*TO DO*. Only the pictures are dropped. Restate each line below word for word.

Object change listings
□ □ □ □ □

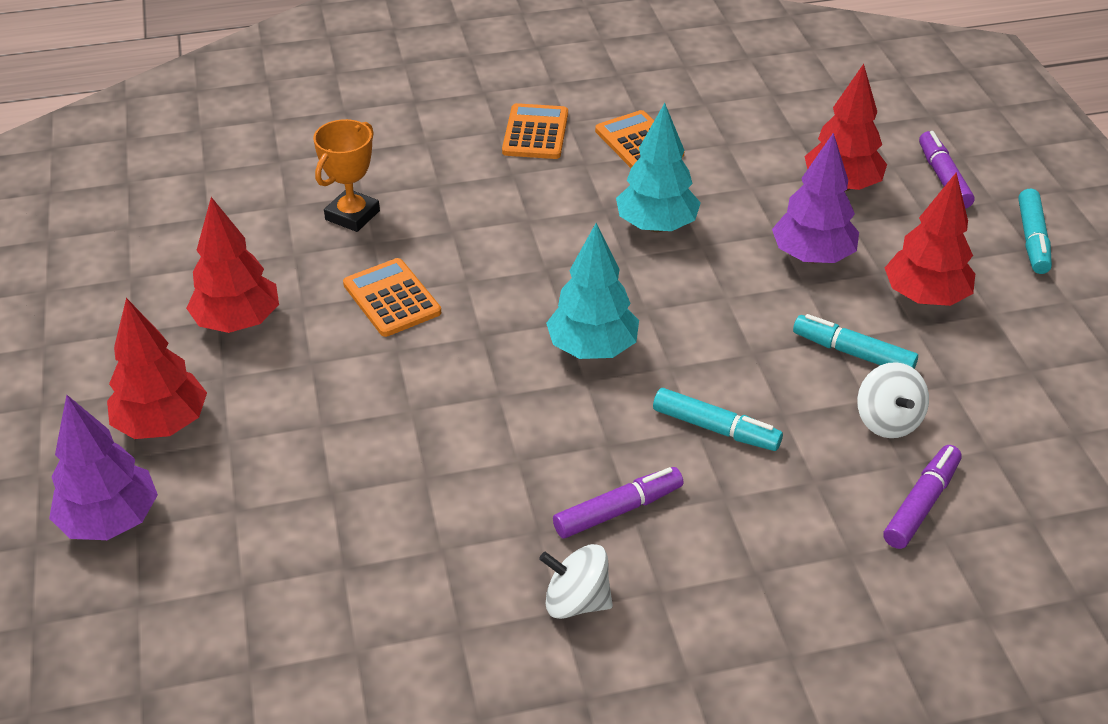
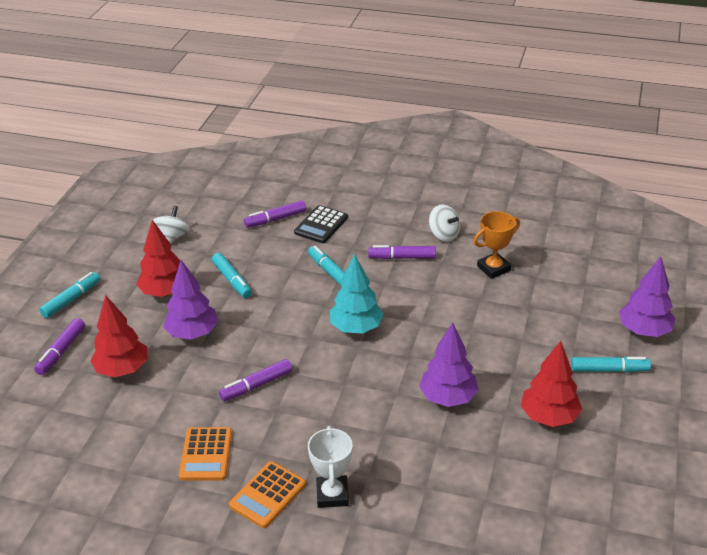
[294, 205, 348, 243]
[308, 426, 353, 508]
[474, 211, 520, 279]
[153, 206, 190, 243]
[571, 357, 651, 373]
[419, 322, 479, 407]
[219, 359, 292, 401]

□ □ □ □ □

*SOLUTION FOR THIS EXERCISE*.
[294, 205, 348, 243]
[308, 426, 353, 508]
[474, 211, 520, 279]
[153, 206, 190, 243]
[571, 357, 651, 373]
[419, 322, 479, 407]
[219, 359, 292, 401]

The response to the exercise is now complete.